- **YOUR INSTRUCTIONS**
Only these lines should appear, exactly: the one containing "(182, 175) = (704, 201): orange" and every line after it through the end of the material below.

- **SOURCE DATA**
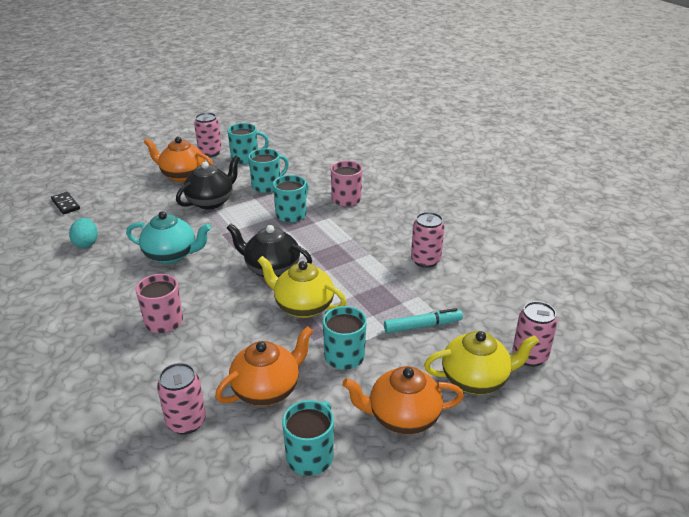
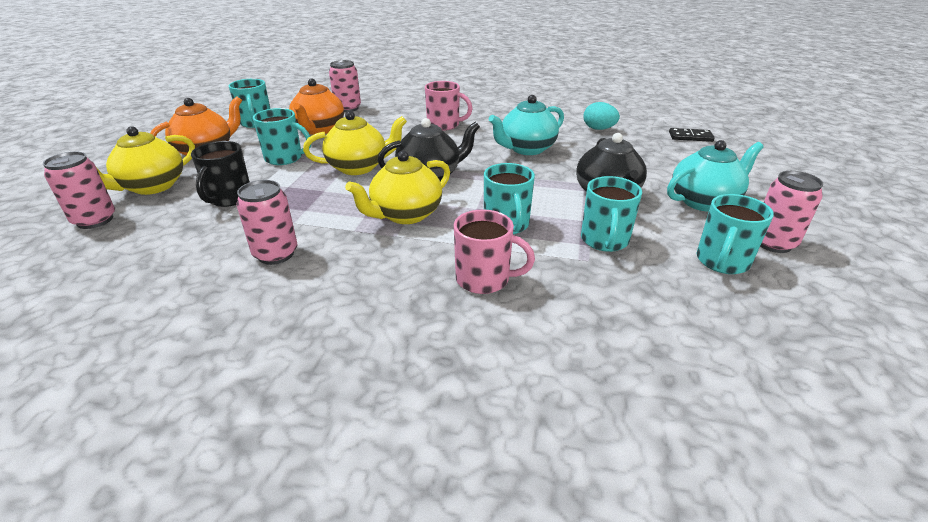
camera: 135 degrees right, 0 degrees up
(182, 175) = (704, 201): orange teapot -> turquoise teapot
(330, 248) = (405, 214): none -> yellow teapot
(422, 326) = (229, 198): turquoise marker -> black mug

- **TASK RESULT**
(182, 175) = (704, 201): orange teapot -> turquoise teapot
(330, 248) = (405, 214): none -> yellow teapot
(422, 326) = (229, 198): turquoise marker -> black mug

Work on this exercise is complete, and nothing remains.